● **ABOUT THIS TASK**: All entries are to be transcribed exactly. Pictures are not part of the copy.

[Data entries]
□ □ □ □

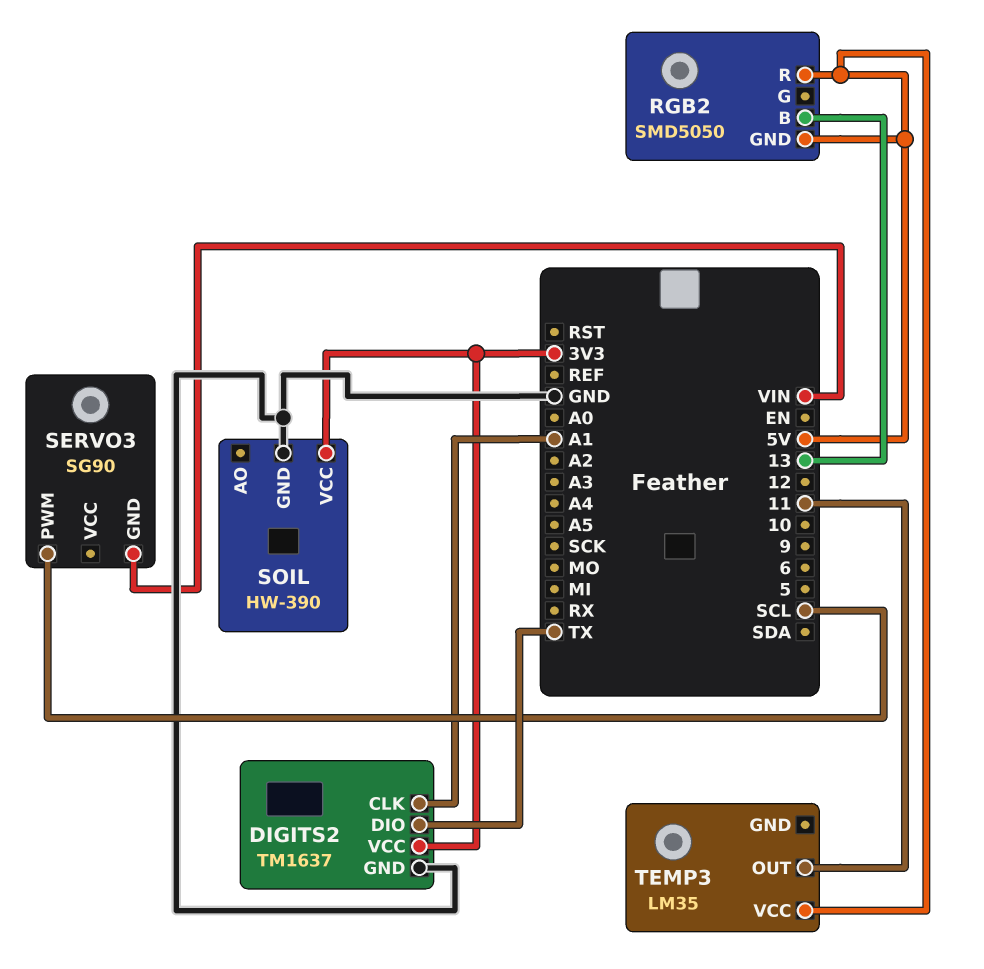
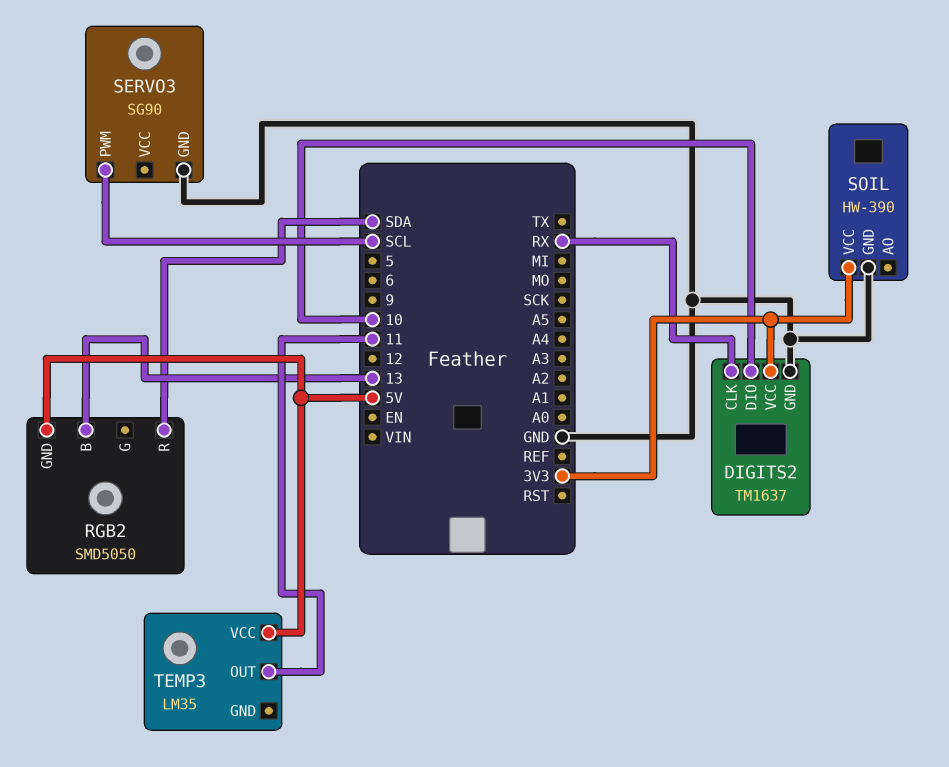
DIGITS2 pin CLK: A1 -> RX
DIGITS2 pin DIO: TX -> 10
RGB2 pin R: 5V -> SDA
SERVO3 pin GND: VIN -> GND

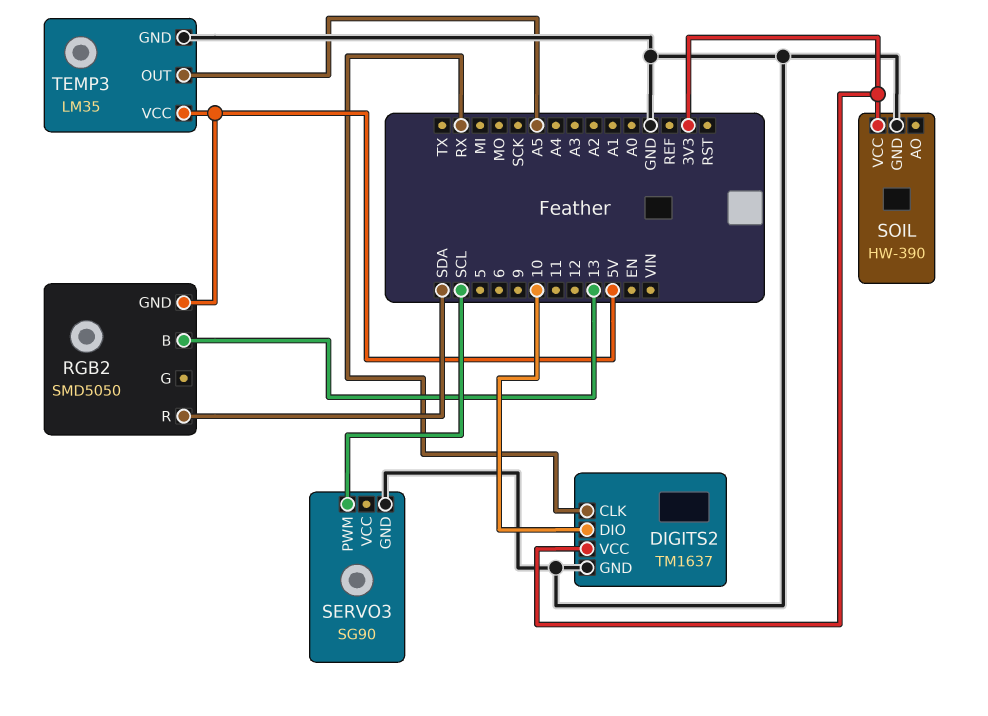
TEMP3 pin GND: none -> GND
TEMP3 pin OUT: 11 -> A5

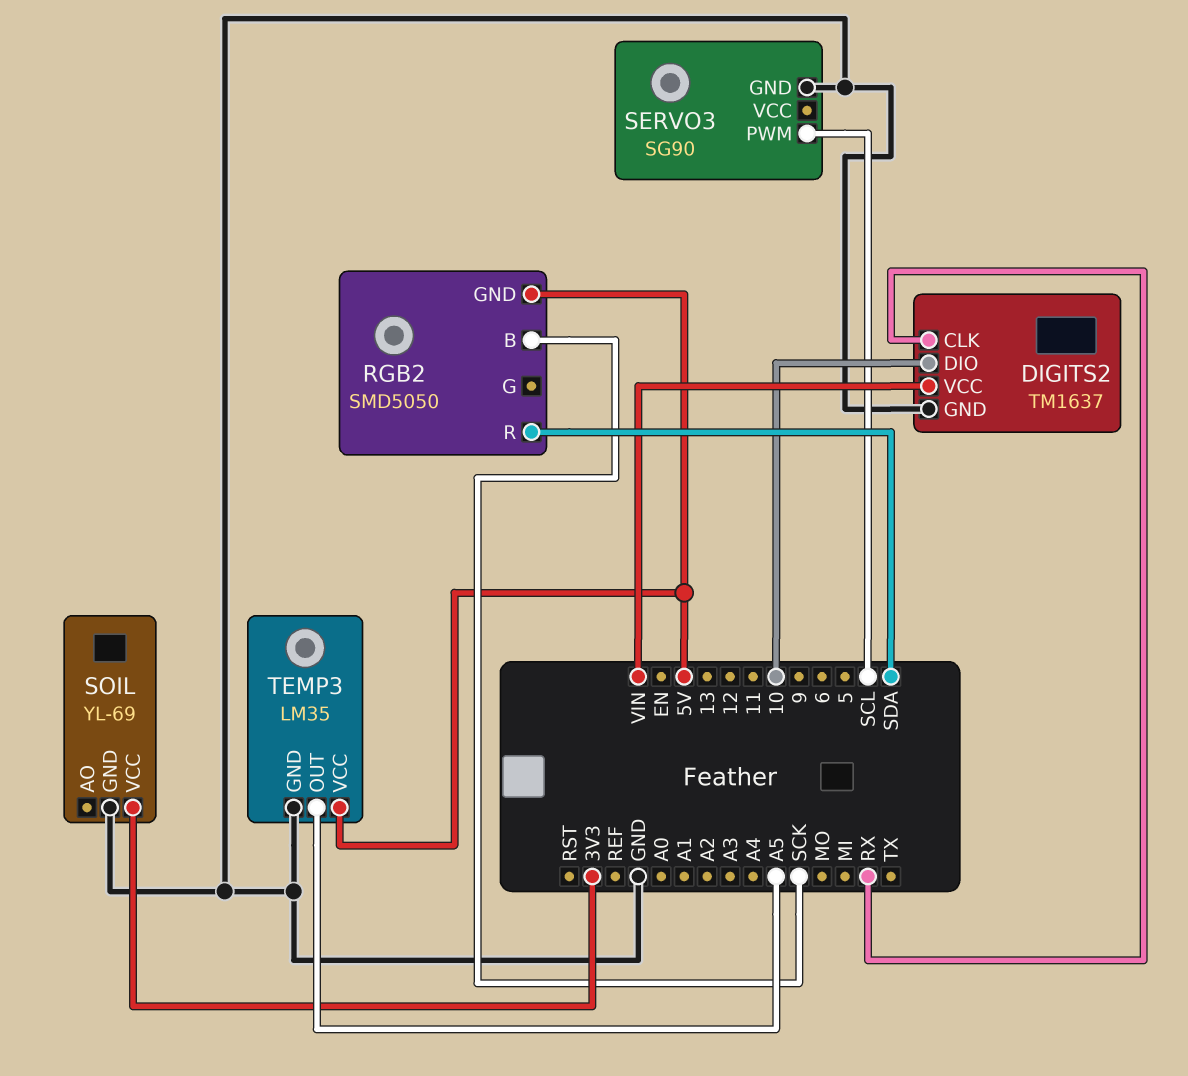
DIGITS2 pin VCC: 3V3 -> VIN
RGB2 pin B: 13 -> SCK
SOIL: HW-390 -> YL-69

□ □ □ □

● **RESULT**:
DIGITS2 pin CLK: A1 -> RX
DIGITS2 pin DIO: TX -> 10
RGB2 pin R: 5V -> SDA
SERVO3 pin GND: VIN -> GND

TEMP3 pin GND: none -> GND
TEMP3 pin OUT: 11 -> A5

DIGITS2 pin VCC: 3V3 -> VIN
RGB2 pin B: 13 -> SCK
SOIL: HW-390 -> YL-69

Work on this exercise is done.